**About this exercise**:
Where a record holds a picture, leave the picture out; otherwise repeat every record exactly.
┌──
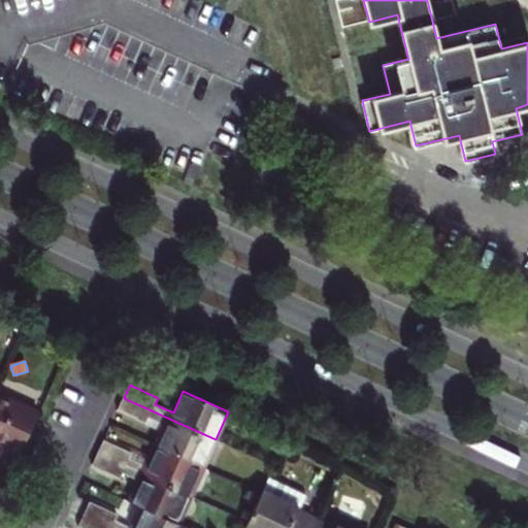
[(38,413),(0,394),(0,440),(21,451),(38,413)]
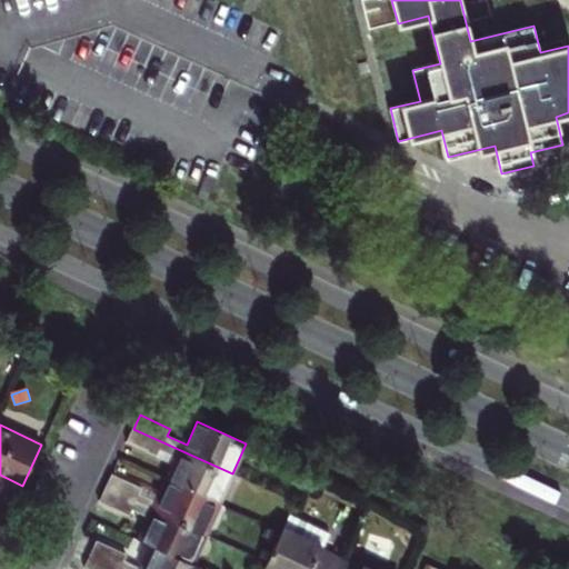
[(232,473),(133,429),(130,436),(127,442),(158,457),(161,448),(180,458),(169,483),(217,506),(232,473)]
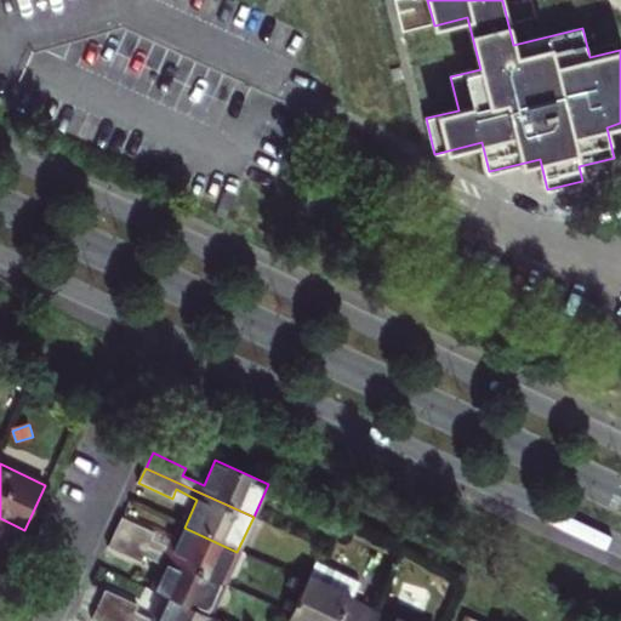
[(119,525),(115,533),(223,581),(237,552),(184,528),(174,550),(153,540),(155,534),(123,518),(119,525)]
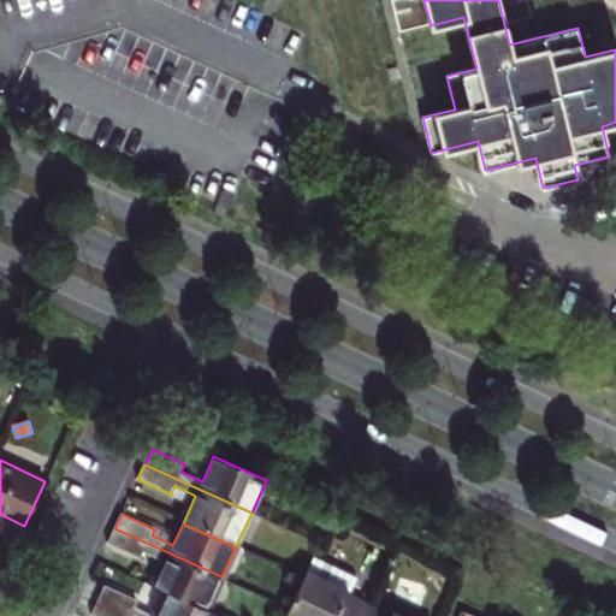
[(154,586),(167,592),(206,609),(221,576),(114,528),(111,535),(107,544),(140,560),(143,552),(165,562),(154,586)]
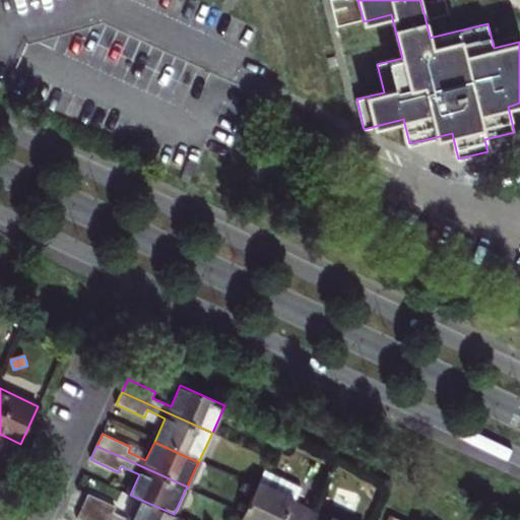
[(264,469),(256,488),(248,505),(245,513),(241,519),(308,519),(313,511),(295,503),(302,486),(264,469)]
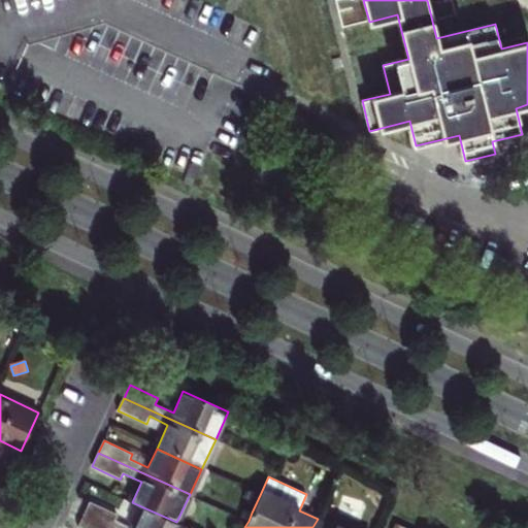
[(88,508),(86,515),(114,527),(188,527),(189,527),(176,522),(143,507),(134,527),(129,527),(117,522),(119,516),(91,503),(88,508)]
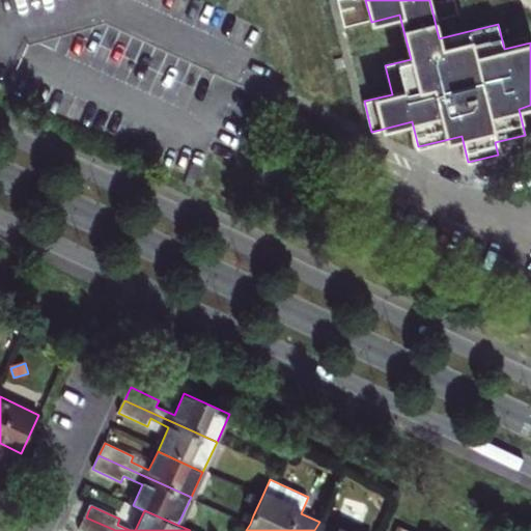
[(115,530),(86,518),(83,524),(79,530),(115,530)]
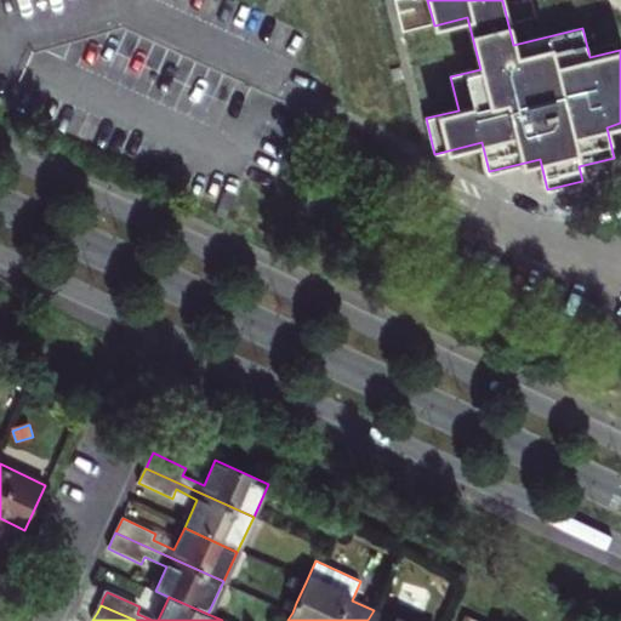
[(394,619),(374,610),(368,620),(404,620),(396,617),(394,619)]
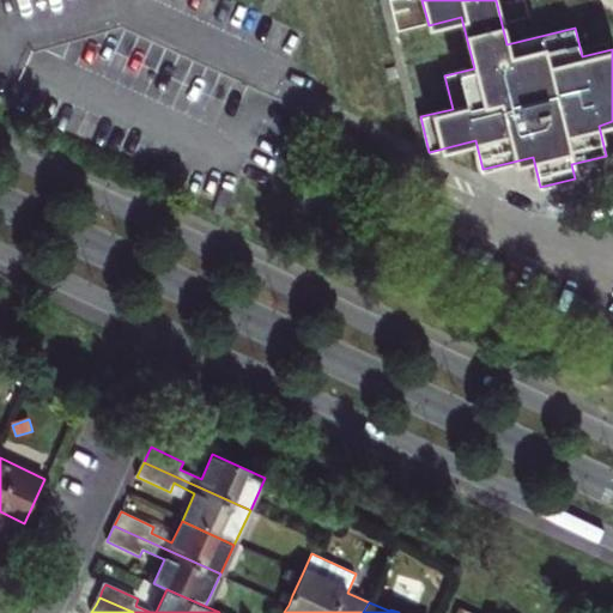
All buildings are outlined.
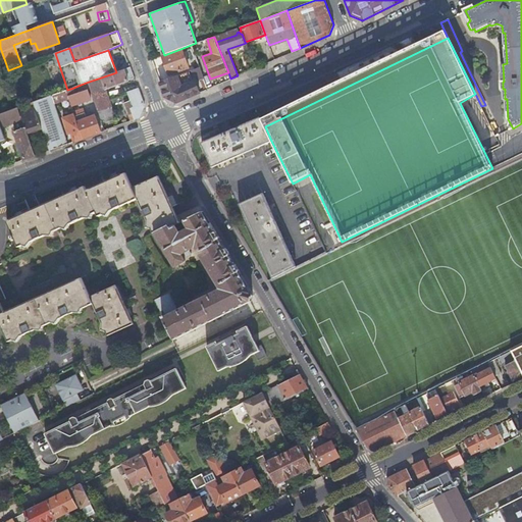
[(180,49),(164,55),(161,55),(168,74),(188,67),(180,49)]
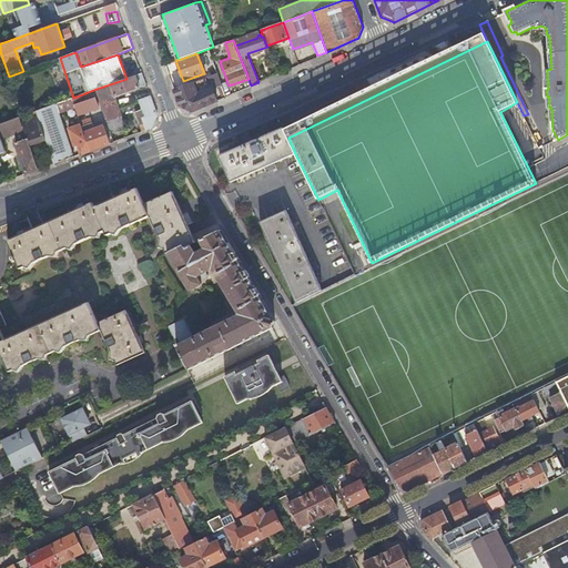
[(142,72),(127,79),(97,89),(98,93),(103,110),(119,104),(115,97),(140,88),(139,87),(146,84),(142,72)]
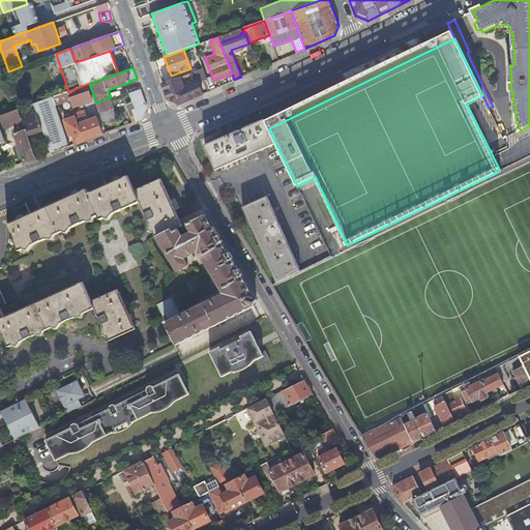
[(208,84),(203,67),(195,70),(198,77),(200,77),(201,80),(203,86),(206,85),(208,84)]
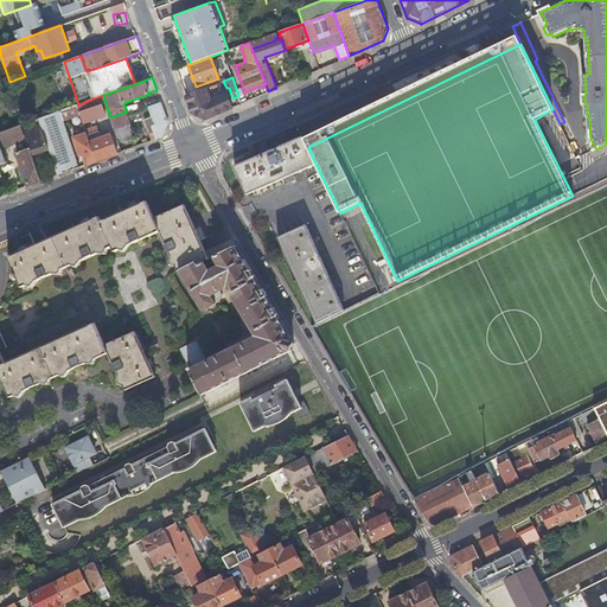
[(218,78),(196,87),(197,90),(218,83),(219,82),(218,78)]
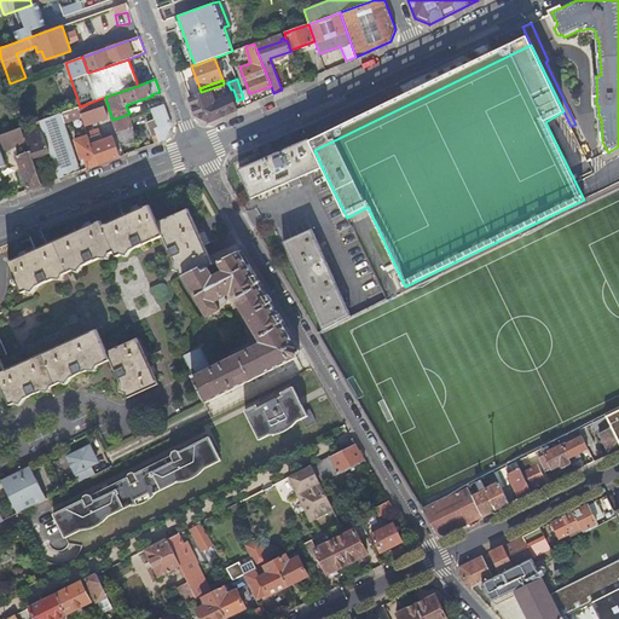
[(201,92),(190,97),(196,115),(210,121),(236,109),(233,103),(231,94),(226,97),(223,85),(201,92)]
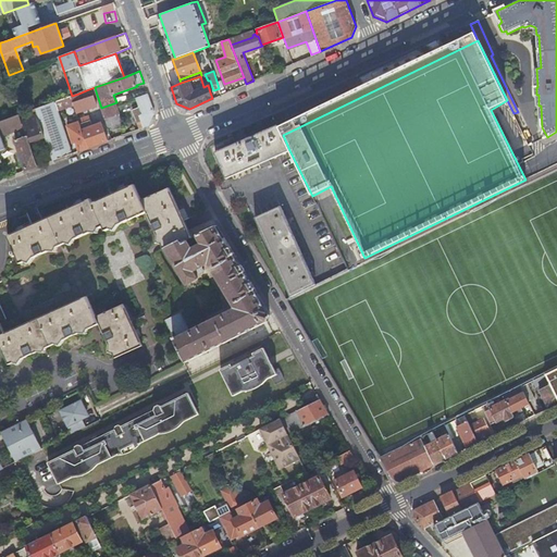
[(81,100),(78,94),(72,96),(74,103),(77,113),(98,106),(95,95),(81,100)]
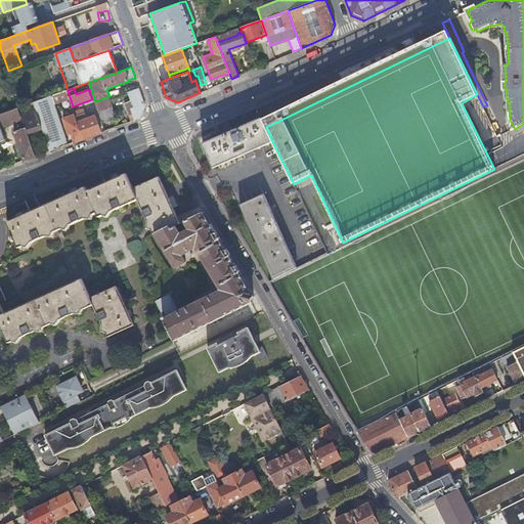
[(145,104),(139,88),(128,92),(131,101),(125,103),(131,122),(140,118),(145,104)]
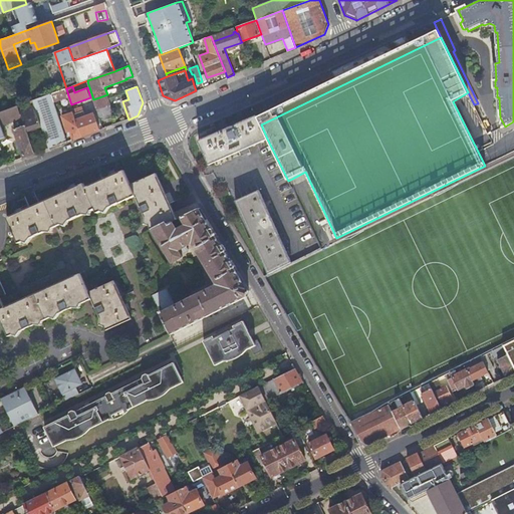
[(68,95),(66,88),(51,93),(54,100),(68,95)]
└──
**Reply to the task**:
[(38,413),(0,394),(0,440),(21,451),(38,413)]
[(232,473),(133,429),(130,436),(127,442),(158,457),(161,448),(180,458),(169,483),(217,506),(232,473)]
[(119,525),(115,533),(223,581),(237,552),(184,528),(174,550),(153,540),(155,534),(123,518),(119,525)]
[(154,586),(167,592),(206,609),(221,576),(114,528),(111,535),(107,544),(140,560),(143,552),(165,562),(154,586)]
[(264,469),(256,488),(248,505),(245,513),(241,519),(308,519),(313,511),(295,503),(302,486),(264,469)]
[(88,508),(86,515),(114,527),(188,527),(189,527),(176,522),(143,507),(134,527),(129,527),(117,522),(119,516),(91,503),(88,508)]
[(115,530),(86,518),(83,524),(79,530),(115,530)]
[(394,619),(374,610),(368,620),(404,620),(396,617),(394,619)]
All buildings are outlined.
[(180,49),(164,55),(161,55),(168,74),(188,67),(180,49)]
[(142,72),(127,79),(97,89),(98,93),(103,110),(119,104),(115,97),(140,88),(139,87),(146,84),(142,72)]
[(208,84),(203,67),(195,70),(198,77),(200,77),(201,80),(203,86),(206,85),(208,84)]
[(218,78),(196,87),(197,90),(218,83),(219,82),(218,78)]
[(201,92),(190,97),(196,115),(210,121),(236,109),(233,103),(231,94),(226,97),(223,85),(201,92)]
[(81,100),(78,94),(72,96),(74,103),(77,113),(98,106),(95,95),(81,100)]
[(145,104),(139,88),(128,92),(131,101),(125,103),(131,122),(140,118),(145,104)]
[(68,95),(66,88),(51,93),(54,100),(68,95)]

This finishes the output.